- _SUPPLIED DATA_
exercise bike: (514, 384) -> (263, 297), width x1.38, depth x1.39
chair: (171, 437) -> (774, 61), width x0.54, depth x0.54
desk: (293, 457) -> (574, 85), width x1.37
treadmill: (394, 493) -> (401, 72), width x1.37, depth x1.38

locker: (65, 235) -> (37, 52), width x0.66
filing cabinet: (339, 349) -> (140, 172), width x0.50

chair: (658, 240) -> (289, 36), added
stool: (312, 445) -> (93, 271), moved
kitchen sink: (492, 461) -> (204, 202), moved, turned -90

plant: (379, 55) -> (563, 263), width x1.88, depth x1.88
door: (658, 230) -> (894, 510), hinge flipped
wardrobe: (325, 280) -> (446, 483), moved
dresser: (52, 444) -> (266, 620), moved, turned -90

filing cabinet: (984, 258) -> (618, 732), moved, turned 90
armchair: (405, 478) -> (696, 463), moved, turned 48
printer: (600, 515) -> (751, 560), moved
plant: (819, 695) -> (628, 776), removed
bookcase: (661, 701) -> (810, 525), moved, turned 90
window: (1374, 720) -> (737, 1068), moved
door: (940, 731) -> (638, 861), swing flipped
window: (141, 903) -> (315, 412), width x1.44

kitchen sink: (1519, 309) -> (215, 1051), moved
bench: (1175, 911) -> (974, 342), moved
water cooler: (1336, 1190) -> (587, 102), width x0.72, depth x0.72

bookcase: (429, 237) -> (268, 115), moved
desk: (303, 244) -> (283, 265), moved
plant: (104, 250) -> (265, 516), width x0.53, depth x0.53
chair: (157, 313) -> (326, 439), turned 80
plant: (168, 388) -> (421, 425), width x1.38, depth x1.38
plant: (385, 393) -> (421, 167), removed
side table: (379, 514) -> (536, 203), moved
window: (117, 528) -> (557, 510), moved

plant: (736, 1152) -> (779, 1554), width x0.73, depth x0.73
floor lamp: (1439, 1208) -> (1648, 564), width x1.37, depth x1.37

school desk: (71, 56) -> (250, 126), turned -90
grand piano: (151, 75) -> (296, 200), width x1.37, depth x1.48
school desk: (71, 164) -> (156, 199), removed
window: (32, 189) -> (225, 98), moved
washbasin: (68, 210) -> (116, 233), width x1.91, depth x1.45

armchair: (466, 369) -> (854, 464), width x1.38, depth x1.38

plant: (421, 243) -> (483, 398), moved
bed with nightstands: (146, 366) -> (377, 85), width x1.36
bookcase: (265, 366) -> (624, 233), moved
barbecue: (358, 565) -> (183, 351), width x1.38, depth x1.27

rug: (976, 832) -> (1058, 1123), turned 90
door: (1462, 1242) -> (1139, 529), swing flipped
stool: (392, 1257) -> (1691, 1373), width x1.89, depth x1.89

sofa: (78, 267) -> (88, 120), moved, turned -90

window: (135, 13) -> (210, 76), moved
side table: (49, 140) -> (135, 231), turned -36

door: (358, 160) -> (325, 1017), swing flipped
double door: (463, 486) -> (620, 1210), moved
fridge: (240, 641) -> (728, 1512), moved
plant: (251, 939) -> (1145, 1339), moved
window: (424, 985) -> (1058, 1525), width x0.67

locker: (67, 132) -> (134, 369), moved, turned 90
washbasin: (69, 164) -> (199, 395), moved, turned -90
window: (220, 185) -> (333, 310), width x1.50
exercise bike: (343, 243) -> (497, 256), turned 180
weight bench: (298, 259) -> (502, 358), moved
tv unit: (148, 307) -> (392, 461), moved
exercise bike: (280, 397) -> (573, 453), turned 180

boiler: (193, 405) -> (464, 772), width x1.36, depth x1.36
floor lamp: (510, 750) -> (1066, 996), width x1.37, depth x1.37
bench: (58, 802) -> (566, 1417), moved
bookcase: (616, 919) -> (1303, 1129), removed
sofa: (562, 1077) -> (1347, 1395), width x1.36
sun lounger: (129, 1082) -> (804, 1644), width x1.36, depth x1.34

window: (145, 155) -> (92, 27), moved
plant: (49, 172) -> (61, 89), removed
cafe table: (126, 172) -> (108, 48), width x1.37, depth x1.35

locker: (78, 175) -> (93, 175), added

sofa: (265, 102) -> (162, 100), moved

- _EXERCISE REQUIREMENTS_
From the first line of the records through the line with "kitchen sink: (492, 461)", retype everything word for word, including both ends.

- _OUTPUT FOR THIS TASK_
exercise bike: (514, 384) -> (263, 297), width x1.38, depth x1.39
chair: (171, 437) -> (774, 61), width x0.54, depth x0.54
desk: (293, 457) -> (574, 85), width x1.37
treadmill: (394, 493) -> (401, 72), width x1.37, depth x1.38

locker: (65, 235) -> (37, 52), width x0.66
filing cabinet: (339, 349) -> (140, 172), width x0.50

chair: (658, 240) -> (289, 36), added
stool: (312, 445) -> (93, 271), moved
kitchen sink: (492, 461) -> (204, 202), moved, turned -90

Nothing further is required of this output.